(Source material Opens)

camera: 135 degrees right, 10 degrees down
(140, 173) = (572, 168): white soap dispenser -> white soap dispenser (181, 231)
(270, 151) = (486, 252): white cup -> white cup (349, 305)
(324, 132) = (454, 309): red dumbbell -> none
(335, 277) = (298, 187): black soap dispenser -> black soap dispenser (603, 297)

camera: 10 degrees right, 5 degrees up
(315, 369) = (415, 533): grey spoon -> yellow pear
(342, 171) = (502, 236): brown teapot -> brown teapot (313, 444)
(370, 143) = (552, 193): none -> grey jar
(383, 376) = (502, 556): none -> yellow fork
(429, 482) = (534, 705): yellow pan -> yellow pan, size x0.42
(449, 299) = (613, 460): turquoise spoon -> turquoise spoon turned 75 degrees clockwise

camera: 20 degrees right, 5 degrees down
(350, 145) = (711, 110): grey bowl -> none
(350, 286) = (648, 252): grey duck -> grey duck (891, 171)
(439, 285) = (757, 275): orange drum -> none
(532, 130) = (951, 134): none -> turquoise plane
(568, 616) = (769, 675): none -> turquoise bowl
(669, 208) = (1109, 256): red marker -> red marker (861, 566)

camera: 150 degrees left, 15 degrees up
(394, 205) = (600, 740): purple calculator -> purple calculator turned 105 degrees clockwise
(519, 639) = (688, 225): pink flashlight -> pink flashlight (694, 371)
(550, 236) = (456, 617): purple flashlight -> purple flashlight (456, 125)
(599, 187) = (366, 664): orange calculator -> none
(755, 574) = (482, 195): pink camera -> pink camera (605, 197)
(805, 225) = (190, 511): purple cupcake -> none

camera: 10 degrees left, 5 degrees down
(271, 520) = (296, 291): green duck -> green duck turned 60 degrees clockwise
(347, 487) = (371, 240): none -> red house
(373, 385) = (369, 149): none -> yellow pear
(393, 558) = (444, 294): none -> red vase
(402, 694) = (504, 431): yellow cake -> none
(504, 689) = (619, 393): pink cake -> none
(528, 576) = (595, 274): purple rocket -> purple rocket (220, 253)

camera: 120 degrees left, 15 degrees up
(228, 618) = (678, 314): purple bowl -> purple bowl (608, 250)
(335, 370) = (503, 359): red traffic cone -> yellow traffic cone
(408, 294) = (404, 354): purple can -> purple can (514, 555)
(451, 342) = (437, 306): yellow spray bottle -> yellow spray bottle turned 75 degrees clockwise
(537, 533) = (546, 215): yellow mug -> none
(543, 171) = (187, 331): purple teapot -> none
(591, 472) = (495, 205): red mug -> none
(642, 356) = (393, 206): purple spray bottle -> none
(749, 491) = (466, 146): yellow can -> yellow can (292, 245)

(Source material Closes)

_Work instruction_:
Among the entries above, the line containing "camera: 150 degrees left, 15 degrees up", the line containing "(402, 694) = (504, 431): yellow cake -> none", and all lines between them are to be restated word for word; nothing else belongs in the reply.

_Response to the task_:
camera: 150 degrees left, 15 degrees up
(394, 205) = (600, 740): purple calculator -> purple calculator turned 105 degrees clockwise
(519, 639) = (688, 225): pink flashlight -> pink flashlight (694, 371)
(550, 236) = (456, 617): purple flashlight -> purple flashlight (456, 125)
(599, 187) = (366, 664): orange calculator -> none
(755, 574) = (482, 195): pink camera -> pink camera (605, 197)
(805, 225) = (190, 511): purple cupcake -> none

camera: 10 degrees left, 5 degrees down
(271, 520) = (296, 291): green duck -> green duck turned 60 degrees clockwise
(347, 487) = (371, 240): none -> red house
(373, 385) = (369, 149): none -> yellow pear
(393, 558) = (444, 294): none -> red vase
(402, 694) = (504, 431): yellow cake -> none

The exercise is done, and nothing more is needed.